### Data supplied

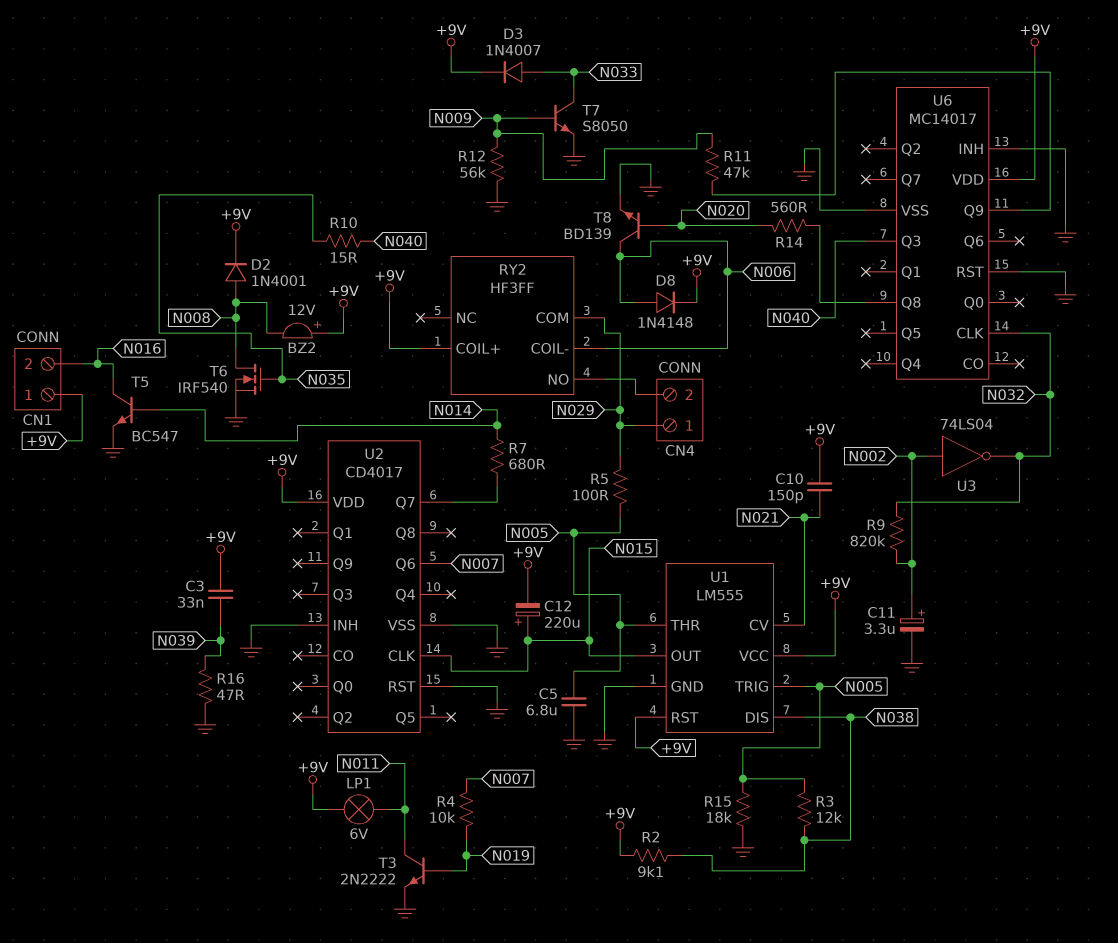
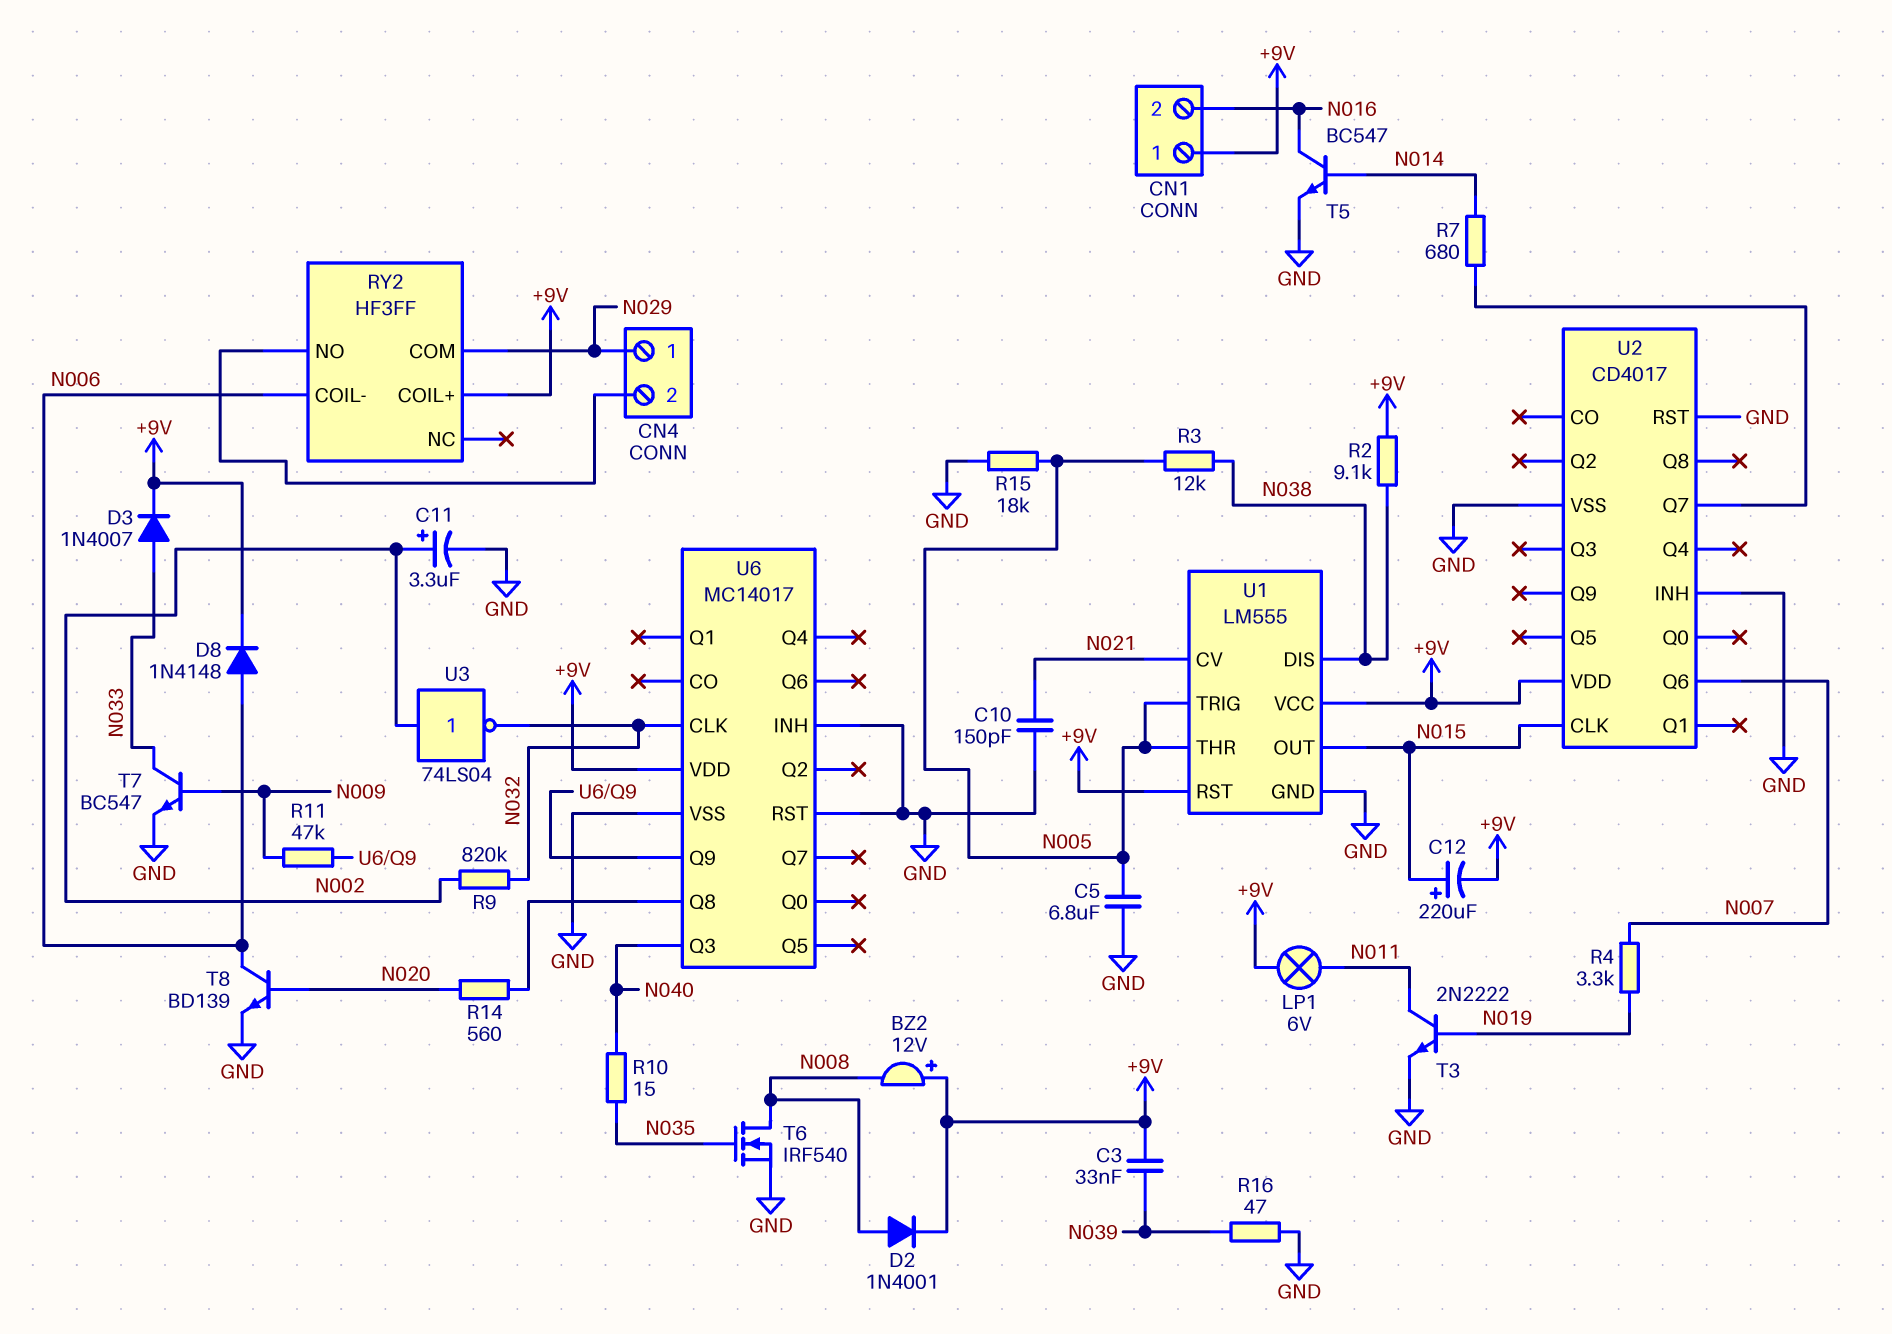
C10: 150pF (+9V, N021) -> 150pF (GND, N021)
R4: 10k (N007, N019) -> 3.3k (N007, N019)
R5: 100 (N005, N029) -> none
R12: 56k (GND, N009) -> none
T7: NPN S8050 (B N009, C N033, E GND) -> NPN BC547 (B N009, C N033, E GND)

### What the task requires
Only the last part of the records is wanted. Repeat it exactly, beginning at the line containing "R4: 10k (N007, N019) -> 3.3k (N007, N019)" and ending at the final line.

### Response below
R4: 10k (N007, N019) -> 3.3k (N007, N019)
R5: 100 (N005, N029) -> none
R12: 56k (GND, N009) -> none
T7: NPN S8050 (B N009, C N033, E GND) -> NPN BC547 (B N009, C N033, E GND)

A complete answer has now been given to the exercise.